Exercise aim:
Reproduce, with no alteration, the span of lines that begins at the line containing "turquoise drum [558,218,673,336] -> none" and ends at the last line of the records, both ends included, and nothing else.

Extracted entries:
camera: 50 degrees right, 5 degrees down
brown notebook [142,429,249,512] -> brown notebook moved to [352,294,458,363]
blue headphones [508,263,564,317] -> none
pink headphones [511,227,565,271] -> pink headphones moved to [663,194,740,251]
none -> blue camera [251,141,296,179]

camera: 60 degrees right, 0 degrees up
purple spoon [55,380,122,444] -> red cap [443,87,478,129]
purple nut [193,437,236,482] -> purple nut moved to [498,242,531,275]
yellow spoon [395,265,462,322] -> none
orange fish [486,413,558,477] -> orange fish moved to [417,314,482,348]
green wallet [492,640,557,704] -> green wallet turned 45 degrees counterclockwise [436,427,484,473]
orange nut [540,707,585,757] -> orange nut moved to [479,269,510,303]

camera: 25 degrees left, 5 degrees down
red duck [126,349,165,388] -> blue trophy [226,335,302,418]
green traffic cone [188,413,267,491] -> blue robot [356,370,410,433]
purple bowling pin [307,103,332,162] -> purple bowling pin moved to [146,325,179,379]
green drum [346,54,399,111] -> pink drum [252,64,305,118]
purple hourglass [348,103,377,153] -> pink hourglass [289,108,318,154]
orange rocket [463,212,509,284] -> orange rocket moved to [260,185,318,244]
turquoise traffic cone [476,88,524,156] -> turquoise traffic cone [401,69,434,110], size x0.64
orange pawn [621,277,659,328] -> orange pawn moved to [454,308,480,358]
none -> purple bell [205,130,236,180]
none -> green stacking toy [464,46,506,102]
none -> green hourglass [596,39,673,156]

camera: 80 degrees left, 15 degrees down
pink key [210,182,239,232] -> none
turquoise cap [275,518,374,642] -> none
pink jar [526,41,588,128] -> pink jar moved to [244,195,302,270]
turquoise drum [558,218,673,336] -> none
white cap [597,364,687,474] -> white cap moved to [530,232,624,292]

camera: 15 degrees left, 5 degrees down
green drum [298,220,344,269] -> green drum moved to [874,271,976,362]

Response below:
turquoise drum [558,218,673,336] -> none
white cap [597,364,687,474] -> white cap moved to [530,232,624,292]

camera: 15 degrees left, 5 degrees down
green drum [298,220,344,269] -> green drum moved to [874,271,976,362]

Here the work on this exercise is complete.